▸ **To do**:
Every line below should come back exactly as written, though the pictures stay out.

[[ Material provided open ]]

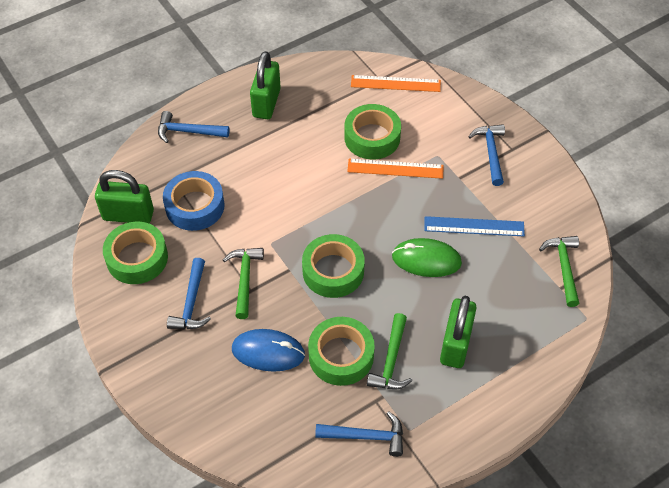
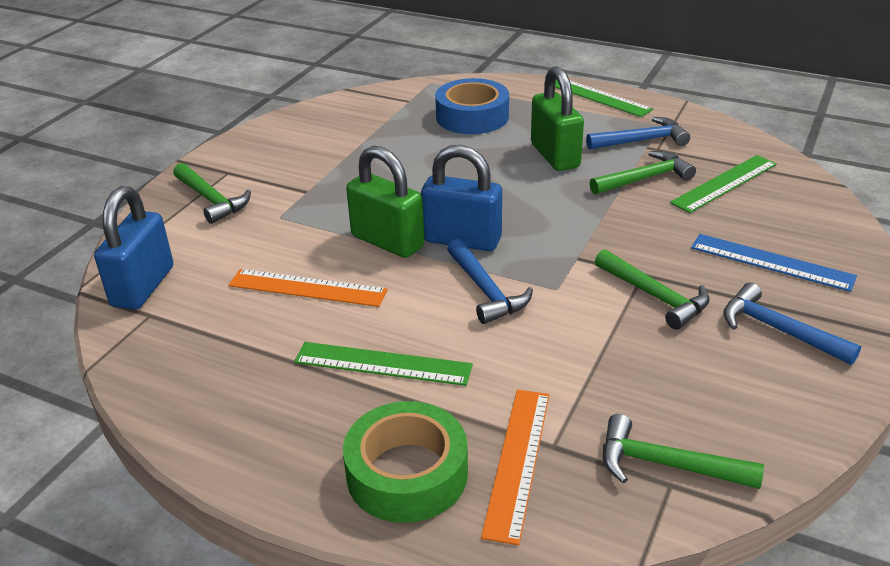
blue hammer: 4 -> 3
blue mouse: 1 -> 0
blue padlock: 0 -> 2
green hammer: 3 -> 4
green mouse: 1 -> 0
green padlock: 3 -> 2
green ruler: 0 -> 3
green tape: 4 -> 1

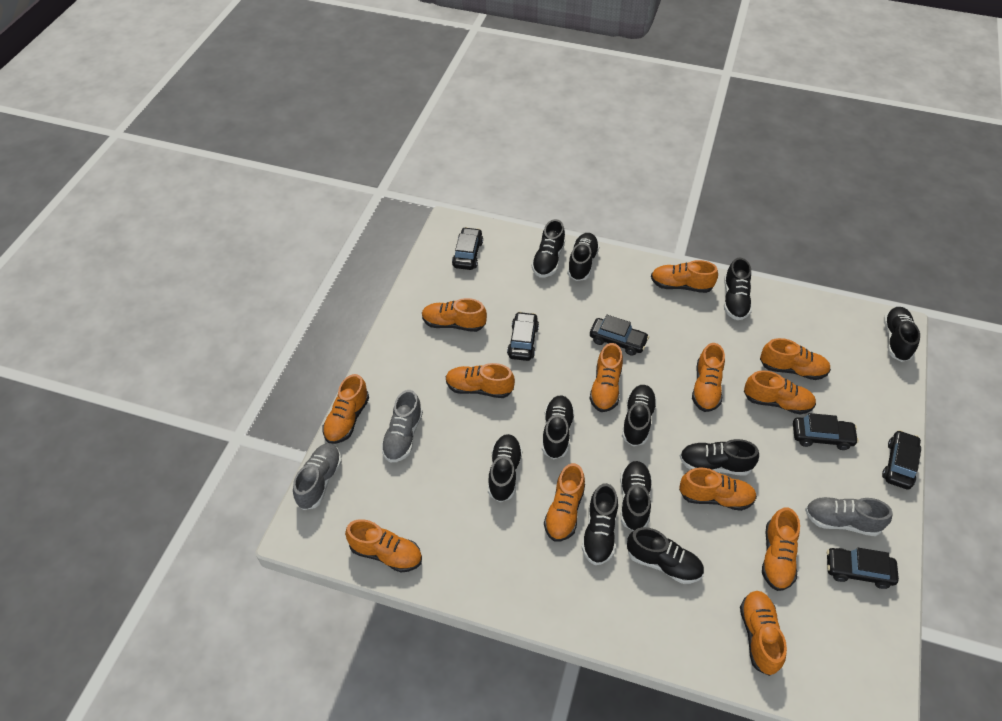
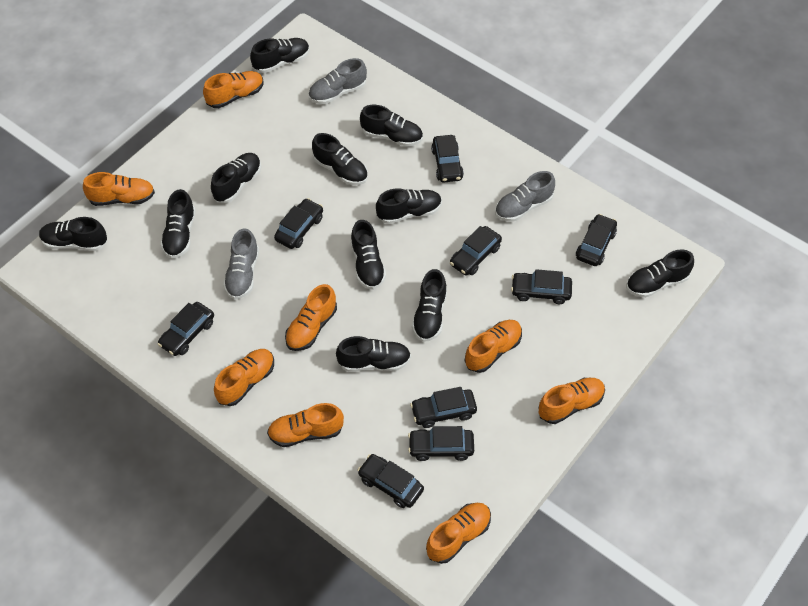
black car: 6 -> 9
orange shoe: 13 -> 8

[[ Material provided closed ]]

▸ **Answer**:
blue hammer: 4 -> 3
blue mouse: 1 -> 0
blue padlock: 0 -> 2
green hammer: 3 -> 4
green mouse: 1 -> 0
green padlock: 3 -> 2
green ruler: 0 -> 3
green tape: 4 -> 1

black car: 6 -> 9
orange shoe: 13 -> 8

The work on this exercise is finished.